Begin with the line containing "orange plane: 1 -> 0" and end with the last line of the data below; return those lines exactly, and only those.
BEGIN Data
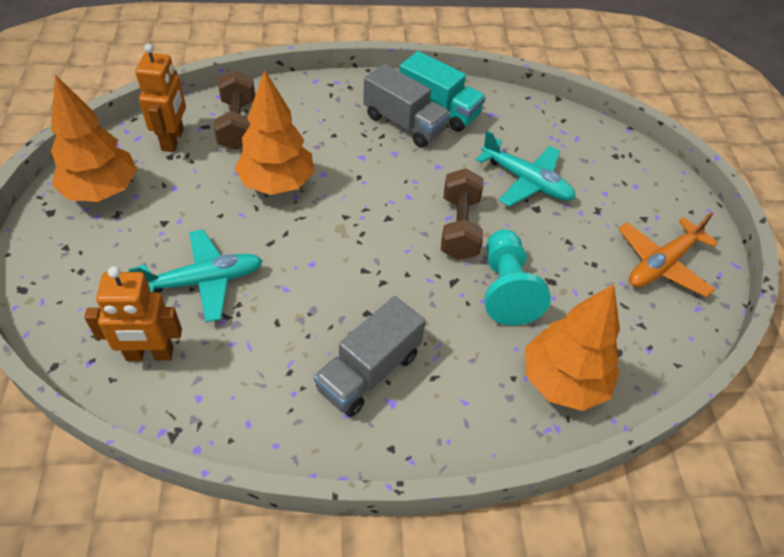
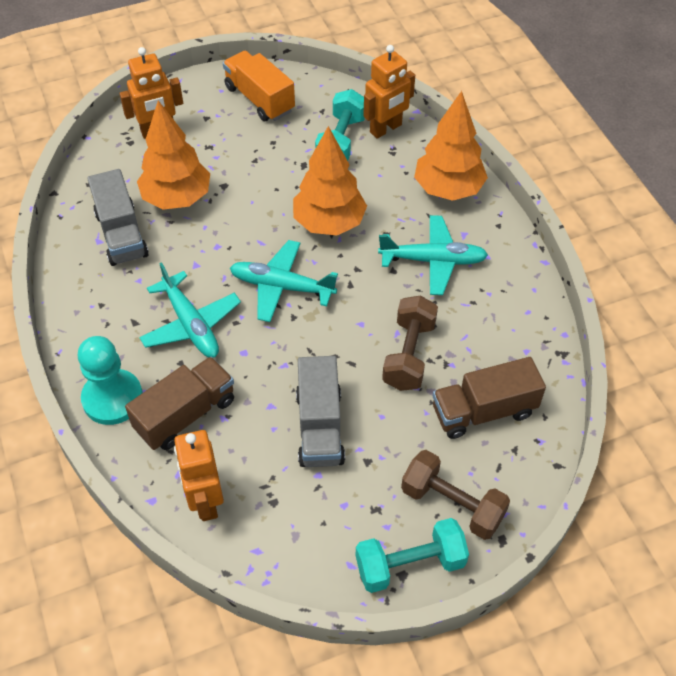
brown truck: 0 -> 2
orange plane: 1 -> 0
orange robot: 2 -> 3
orange truck: 0 -> 1
turquoise dumbbell: 0 -> 2
turquoise plane: 2 -> 3
turquoise truck: 1 -> 0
END Data
> [Exercise response]
orange plane: 1 -> 0
orange robot: 2 -> 3
orange truck: 0 -> 1
turquoise dumbbell: 0 -> 2
turquoise plane: 2 -> 3
turquoise truck: 1 -> 0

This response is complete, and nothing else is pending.